§ **Exercise objective**
Whenever a line below holds the word "pink", copy that line.

§ **Material for this task**

- Opening Delimiter -

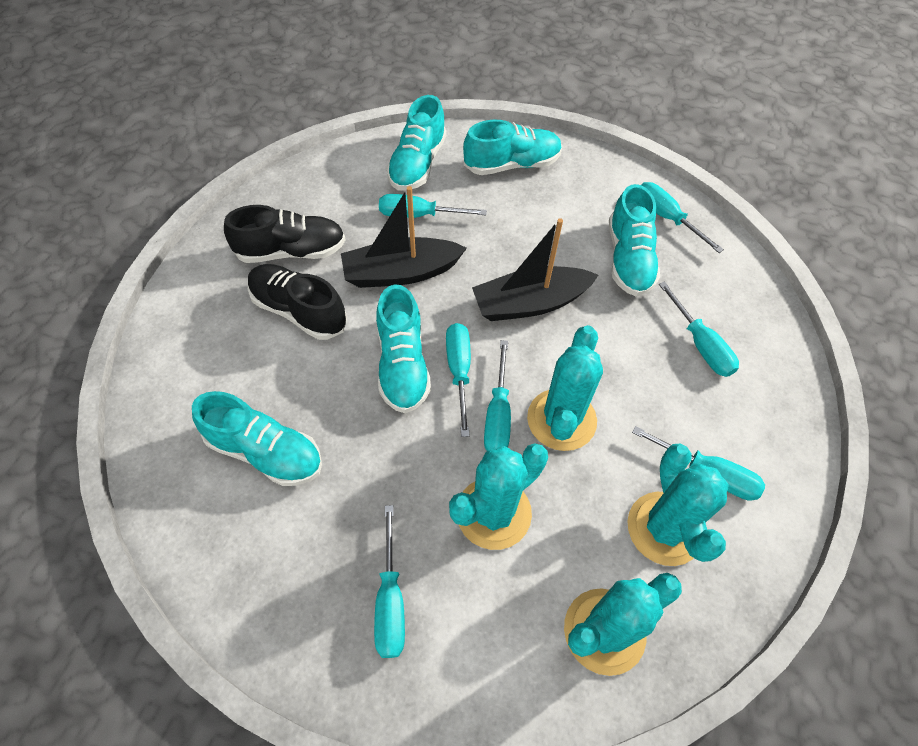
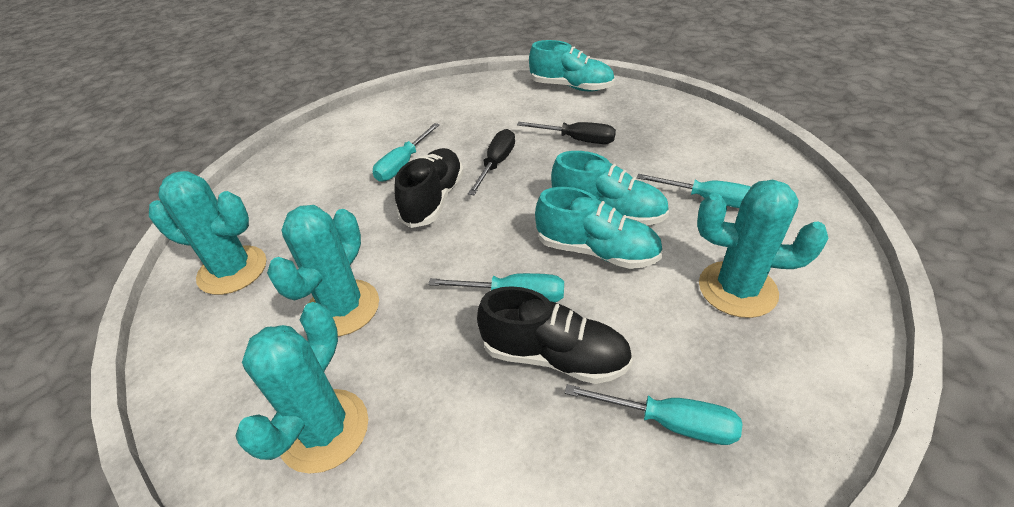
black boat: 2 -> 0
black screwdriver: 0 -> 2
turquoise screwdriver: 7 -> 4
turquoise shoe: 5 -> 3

- Closing Delimiter -
- Opening Delimiter -

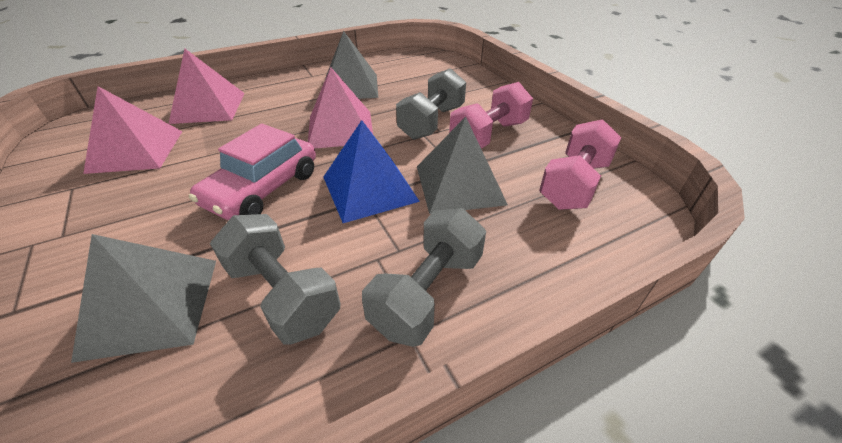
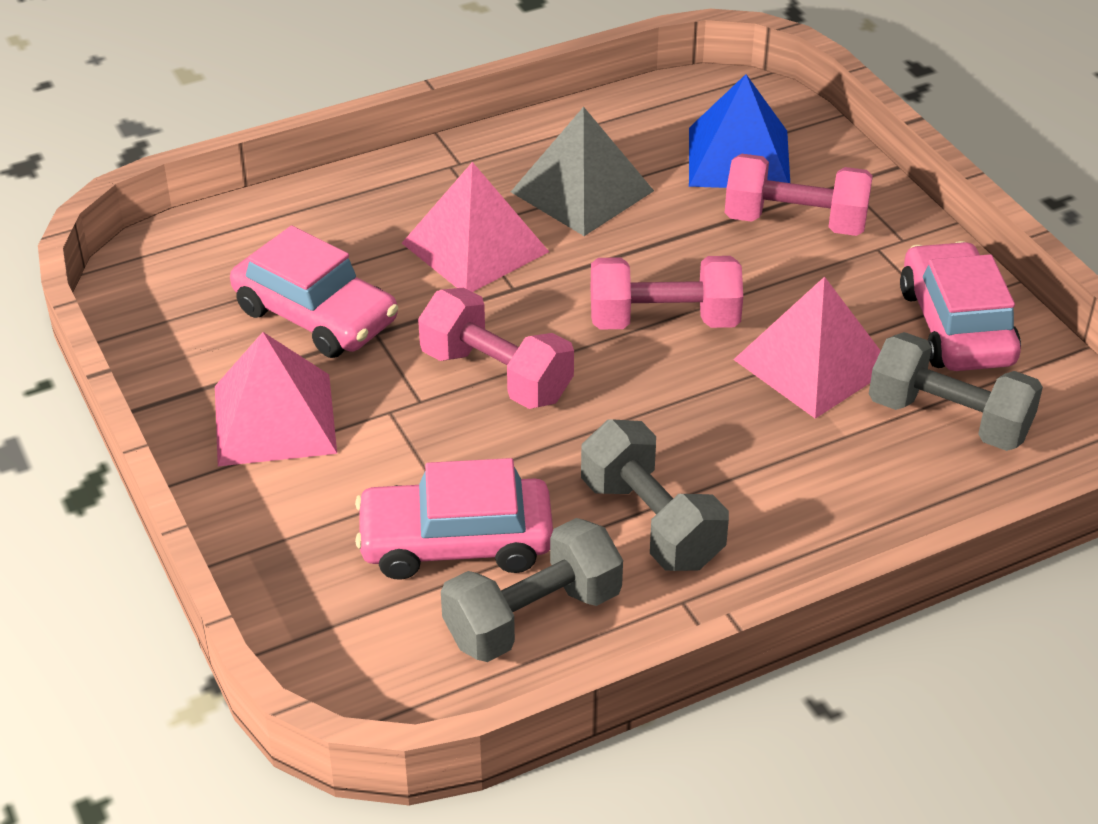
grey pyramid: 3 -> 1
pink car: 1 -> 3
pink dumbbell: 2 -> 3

- Closing Delimiter -
- Opening Delimiter -

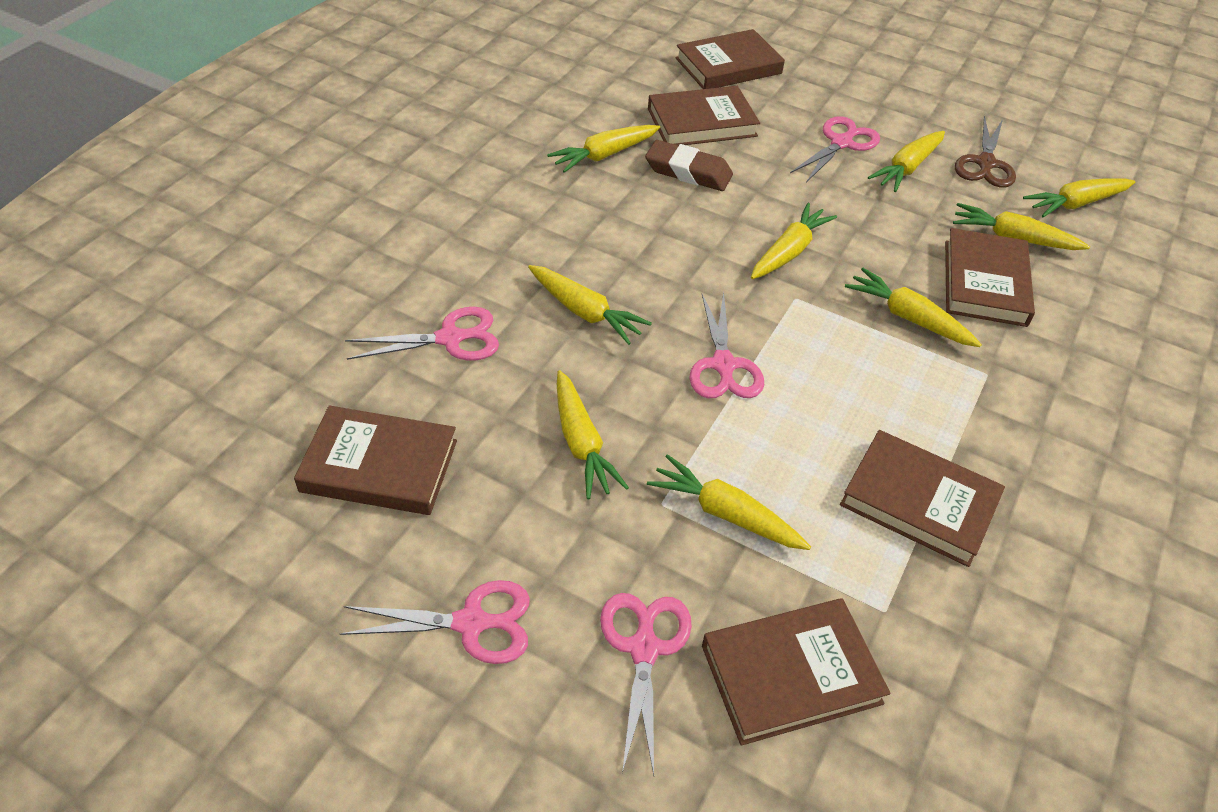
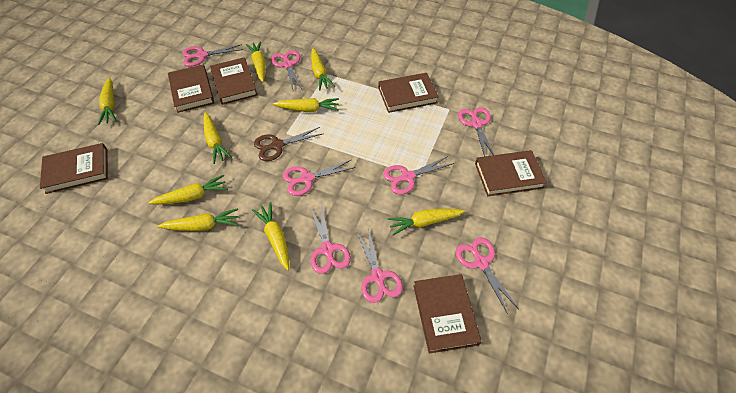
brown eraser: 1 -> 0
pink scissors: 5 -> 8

- Closing Delimiter -

§ **Answer area**
pink car: 1 -> 3
pink dumbbell: 2 -> 3
pink scissors: 5 -> 8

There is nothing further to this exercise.